Exercise aim ▸
Your task is to copy the lines of the data below from the line holding "D10: diode (A 0V, K W8) -> LED (A 0V, K W8)" through the line holding "IC1 pin PA10: NET24 -> NET26", inclusive, exactly and with nothing added.

(Information shown begins)

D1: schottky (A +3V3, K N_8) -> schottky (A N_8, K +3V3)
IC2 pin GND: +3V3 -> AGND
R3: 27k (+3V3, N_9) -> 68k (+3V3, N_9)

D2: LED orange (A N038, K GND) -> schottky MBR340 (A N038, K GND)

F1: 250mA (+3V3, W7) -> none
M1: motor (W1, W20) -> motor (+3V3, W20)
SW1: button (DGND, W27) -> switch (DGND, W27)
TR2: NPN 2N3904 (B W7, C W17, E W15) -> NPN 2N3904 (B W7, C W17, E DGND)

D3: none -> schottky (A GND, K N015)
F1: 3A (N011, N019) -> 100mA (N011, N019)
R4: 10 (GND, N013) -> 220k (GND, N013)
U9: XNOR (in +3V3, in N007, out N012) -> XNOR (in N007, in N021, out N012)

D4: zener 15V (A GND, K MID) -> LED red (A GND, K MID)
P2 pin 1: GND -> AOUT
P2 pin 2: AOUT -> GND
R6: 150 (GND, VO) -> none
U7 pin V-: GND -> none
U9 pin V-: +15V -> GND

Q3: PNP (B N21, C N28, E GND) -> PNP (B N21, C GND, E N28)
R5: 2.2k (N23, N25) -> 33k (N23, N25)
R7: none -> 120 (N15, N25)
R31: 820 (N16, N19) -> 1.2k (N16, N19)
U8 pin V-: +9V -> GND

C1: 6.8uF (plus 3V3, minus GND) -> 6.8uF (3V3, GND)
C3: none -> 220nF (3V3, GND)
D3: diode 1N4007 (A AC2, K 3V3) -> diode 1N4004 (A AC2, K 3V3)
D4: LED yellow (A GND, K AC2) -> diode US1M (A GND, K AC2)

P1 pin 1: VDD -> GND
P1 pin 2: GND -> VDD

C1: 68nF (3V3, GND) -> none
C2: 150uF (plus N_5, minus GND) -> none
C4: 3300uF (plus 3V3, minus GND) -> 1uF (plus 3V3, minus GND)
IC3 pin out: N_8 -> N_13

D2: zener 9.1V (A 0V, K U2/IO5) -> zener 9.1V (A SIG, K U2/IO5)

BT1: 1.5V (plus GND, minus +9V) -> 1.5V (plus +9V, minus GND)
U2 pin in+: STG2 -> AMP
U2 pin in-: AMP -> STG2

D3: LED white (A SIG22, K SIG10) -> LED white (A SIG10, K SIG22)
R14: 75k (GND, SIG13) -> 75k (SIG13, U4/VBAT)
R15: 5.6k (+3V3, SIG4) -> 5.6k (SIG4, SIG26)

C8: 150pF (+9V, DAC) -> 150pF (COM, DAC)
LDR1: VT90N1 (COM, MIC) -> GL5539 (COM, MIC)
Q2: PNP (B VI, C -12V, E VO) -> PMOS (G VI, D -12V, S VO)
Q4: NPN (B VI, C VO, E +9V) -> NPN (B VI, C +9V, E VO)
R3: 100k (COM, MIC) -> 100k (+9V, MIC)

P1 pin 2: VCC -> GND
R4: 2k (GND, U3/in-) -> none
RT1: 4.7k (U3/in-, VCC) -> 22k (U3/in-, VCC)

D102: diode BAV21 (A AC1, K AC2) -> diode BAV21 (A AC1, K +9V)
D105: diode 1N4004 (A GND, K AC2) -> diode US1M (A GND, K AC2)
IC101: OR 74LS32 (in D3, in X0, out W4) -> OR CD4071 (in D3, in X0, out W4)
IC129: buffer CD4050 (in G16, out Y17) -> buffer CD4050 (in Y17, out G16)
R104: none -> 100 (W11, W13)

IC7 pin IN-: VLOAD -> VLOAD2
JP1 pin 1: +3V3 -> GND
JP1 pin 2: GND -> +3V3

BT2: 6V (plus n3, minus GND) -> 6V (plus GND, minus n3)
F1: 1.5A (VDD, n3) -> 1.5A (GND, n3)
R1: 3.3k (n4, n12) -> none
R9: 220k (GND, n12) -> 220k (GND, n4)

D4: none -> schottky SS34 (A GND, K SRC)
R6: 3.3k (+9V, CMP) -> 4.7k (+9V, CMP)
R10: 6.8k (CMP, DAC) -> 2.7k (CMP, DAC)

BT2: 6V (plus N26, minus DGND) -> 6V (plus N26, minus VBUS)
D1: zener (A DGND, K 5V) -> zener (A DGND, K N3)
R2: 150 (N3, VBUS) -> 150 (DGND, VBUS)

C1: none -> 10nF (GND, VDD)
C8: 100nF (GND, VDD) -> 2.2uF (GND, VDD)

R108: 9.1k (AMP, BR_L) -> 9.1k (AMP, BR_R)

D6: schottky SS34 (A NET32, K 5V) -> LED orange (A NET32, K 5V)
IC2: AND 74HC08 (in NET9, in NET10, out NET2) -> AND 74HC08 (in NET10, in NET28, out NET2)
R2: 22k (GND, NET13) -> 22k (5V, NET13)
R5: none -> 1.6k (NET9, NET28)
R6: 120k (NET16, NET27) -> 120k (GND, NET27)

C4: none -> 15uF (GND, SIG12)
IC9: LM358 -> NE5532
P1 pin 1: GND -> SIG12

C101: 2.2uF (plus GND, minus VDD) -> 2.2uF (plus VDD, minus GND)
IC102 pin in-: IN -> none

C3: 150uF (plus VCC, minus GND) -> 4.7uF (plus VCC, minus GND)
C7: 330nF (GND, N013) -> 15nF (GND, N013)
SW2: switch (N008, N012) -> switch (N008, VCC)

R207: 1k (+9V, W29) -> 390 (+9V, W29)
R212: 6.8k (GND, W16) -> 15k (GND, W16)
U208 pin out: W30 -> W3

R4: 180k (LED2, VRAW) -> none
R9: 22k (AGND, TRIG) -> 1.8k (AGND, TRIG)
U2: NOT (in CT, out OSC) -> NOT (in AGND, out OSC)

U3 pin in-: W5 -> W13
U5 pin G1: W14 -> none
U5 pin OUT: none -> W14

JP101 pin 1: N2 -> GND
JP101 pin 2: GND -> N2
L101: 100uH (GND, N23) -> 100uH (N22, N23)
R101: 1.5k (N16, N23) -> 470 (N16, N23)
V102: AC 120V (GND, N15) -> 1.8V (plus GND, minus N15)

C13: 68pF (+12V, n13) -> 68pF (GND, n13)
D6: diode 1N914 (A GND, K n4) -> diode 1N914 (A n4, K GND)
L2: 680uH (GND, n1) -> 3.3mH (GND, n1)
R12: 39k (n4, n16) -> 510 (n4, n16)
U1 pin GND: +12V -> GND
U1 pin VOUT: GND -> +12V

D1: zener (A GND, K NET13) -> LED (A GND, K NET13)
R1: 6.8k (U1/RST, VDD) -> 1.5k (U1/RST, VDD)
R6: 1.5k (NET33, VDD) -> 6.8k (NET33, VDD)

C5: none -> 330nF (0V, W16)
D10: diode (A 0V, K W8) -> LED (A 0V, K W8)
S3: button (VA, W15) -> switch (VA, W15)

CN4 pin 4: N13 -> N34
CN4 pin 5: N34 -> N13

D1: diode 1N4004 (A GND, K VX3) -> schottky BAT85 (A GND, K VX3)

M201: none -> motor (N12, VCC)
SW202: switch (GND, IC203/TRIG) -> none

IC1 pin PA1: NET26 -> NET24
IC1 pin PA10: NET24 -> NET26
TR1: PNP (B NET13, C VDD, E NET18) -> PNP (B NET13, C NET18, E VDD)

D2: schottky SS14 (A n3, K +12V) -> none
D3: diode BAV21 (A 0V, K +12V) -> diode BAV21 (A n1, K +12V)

(Information shown ends)

Task output ▸
D10: diode (A 0V, K W8) -> LED (A 0V, K W8)
S3: button (VA, W15) -> switch (VA, W15)

CN4 pin 4: N13 -> N34
CN4 pin 5: N34 -> N13

D1: diode 1N4004 (A GND, K VX3) -> schottky BAT85 (A GND, K VX3)

M201: none -> motor (N12, VCC)
SW202: switch (GND, IC203/TRIG) -> none

IC1 pin PA1: NET26 -> NET24
IC1 pin PA10: NET24 -> NET26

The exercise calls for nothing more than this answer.